Version comparison data

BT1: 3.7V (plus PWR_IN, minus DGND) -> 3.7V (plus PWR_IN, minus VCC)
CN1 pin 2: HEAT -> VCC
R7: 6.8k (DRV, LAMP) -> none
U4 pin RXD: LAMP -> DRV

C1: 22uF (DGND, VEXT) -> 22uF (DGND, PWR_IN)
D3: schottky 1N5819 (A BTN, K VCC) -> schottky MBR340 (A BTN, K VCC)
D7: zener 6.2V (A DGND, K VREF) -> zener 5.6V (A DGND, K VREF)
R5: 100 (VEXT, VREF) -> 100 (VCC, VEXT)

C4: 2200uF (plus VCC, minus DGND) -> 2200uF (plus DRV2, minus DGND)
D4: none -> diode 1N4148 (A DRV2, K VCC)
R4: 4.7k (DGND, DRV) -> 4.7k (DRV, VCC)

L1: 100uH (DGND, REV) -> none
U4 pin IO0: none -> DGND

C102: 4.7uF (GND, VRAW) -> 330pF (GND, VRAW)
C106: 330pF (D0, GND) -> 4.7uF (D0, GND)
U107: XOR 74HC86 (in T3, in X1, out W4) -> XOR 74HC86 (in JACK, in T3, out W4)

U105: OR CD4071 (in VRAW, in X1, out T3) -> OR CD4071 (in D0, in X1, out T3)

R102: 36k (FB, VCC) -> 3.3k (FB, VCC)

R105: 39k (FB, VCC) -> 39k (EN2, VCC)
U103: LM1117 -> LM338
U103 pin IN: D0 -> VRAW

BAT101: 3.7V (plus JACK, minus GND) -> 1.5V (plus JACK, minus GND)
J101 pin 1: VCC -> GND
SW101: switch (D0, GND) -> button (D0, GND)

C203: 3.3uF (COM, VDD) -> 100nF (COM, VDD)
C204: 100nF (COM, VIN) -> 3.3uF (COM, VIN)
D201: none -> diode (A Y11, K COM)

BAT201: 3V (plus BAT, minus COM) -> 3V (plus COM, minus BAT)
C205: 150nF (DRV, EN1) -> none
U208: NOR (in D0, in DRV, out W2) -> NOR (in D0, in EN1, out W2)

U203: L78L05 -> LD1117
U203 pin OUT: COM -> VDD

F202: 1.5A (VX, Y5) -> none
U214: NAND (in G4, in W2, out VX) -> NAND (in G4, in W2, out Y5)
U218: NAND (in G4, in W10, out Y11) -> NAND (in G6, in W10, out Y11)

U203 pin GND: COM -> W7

Exercise objective →
Only the lines from the one with "C204: 100nF (COM, VIN) -> 3.3uF (COM, VIN)" to the end of the entries above belong in your answer. Retype them exactly.

Answer to the problem →
C204: 100nF (COM, VIN) -> 3.3uF (COM, VIN)
D201: none -> diode (A Y11, K COM)

BAT201: 3V (plus BAT, minus COM) -> 3V (plus COM, minus BAT)
C205: 150nF (DRV, EN1) -> none
U208: NOR (in D0, in DRV, out W2) -> NOR (in D0, in EN1, out W2)

U203: L78L05 -> LD1117
U203 pin OUT: COM -> VDD

F202: 1.5A (VX, Y5) -> none
U214: NAND (in G4, in W2, out VX) -> NAND (in G4, in W2, out Y5)
U218: NAND (in G4, in W10, out Y11) -> NAND (in G6, in W10, out Y11)

U203 pin GND: COM -> W7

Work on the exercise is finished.